Repeat the stretch of entries below from the line with "C3: 3.3uF (0V, VDD) -> 220nF (0V, VDD)" through the line with "R3: 100 (LD2, LED_A) -> 2k (LD2, LED_A)". Include both ends and add nothing.

→ RECORDS PROVIDED:
Start of Block
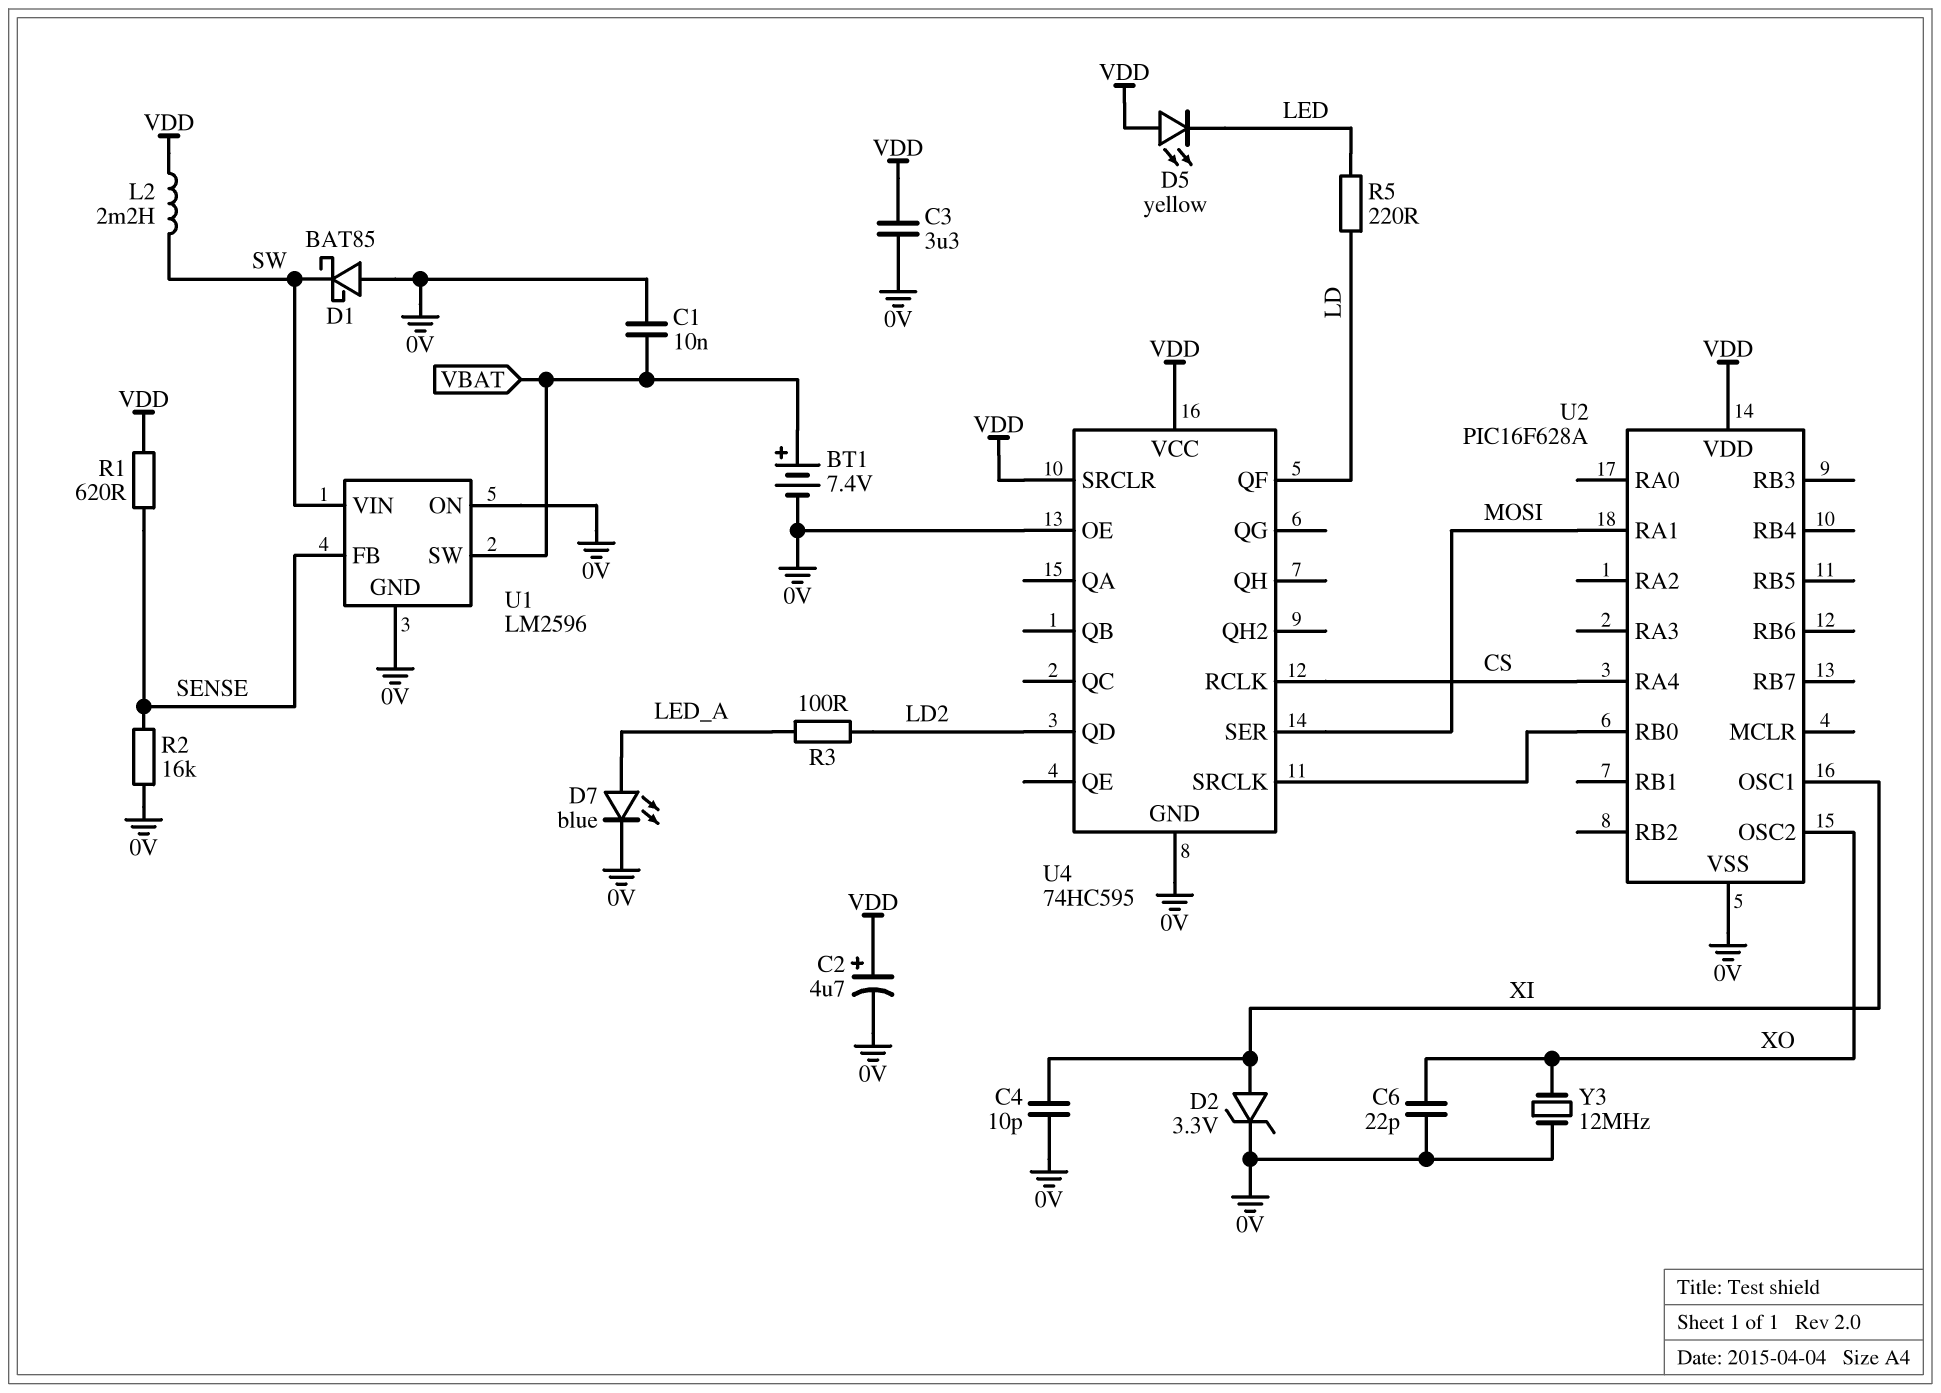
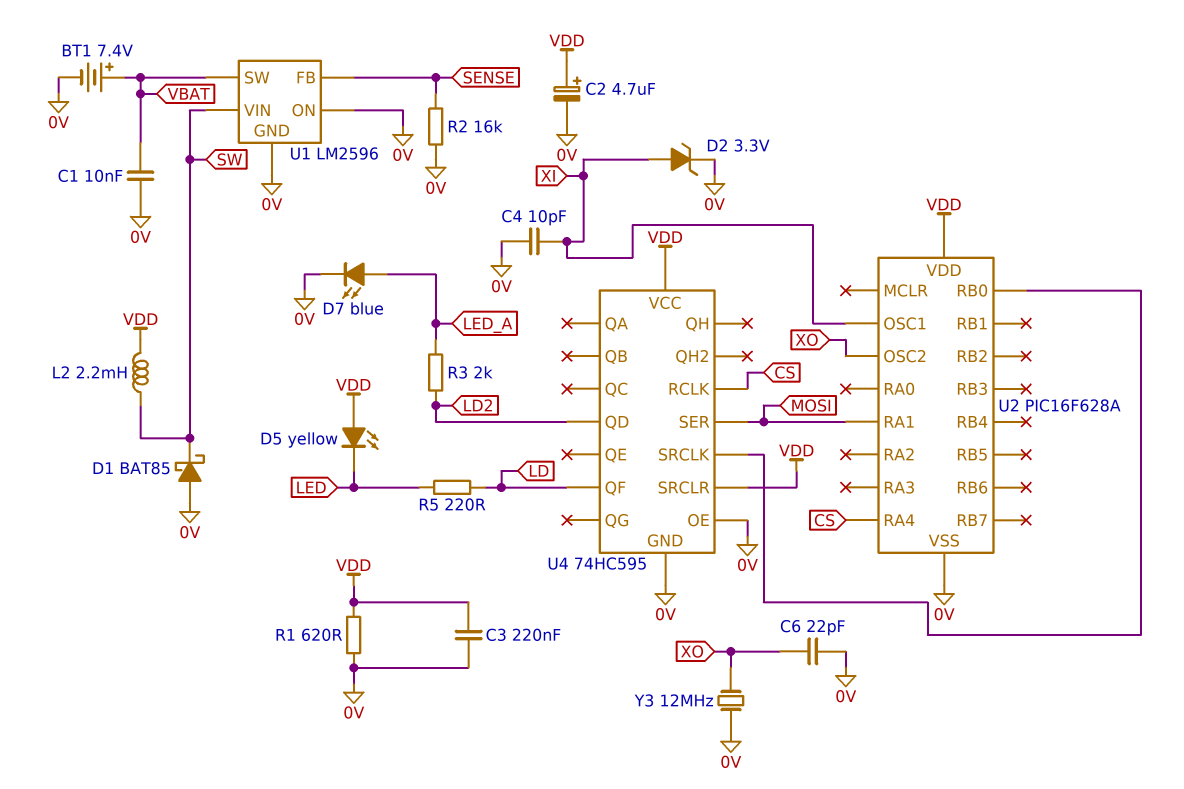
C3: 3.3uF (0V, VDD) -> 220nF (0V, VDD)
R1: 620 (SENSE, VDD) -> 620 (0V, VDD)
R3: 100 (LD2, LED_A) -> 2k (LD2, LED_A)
End of Block
Start of Block
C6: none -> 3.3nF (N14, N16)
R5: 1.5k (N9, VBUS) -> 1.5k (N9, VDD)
End of Block
→ SOLUTION TO THE EXERCISE:
C3: 3.3uF (0V, VDD) -> 220nF (0V, VDD)
R1: 620 (SENSE, VDD) -> 620 (0V, VDD)
R3: 100 (LD2, LED_A) -> 2k (LD2, LED_A)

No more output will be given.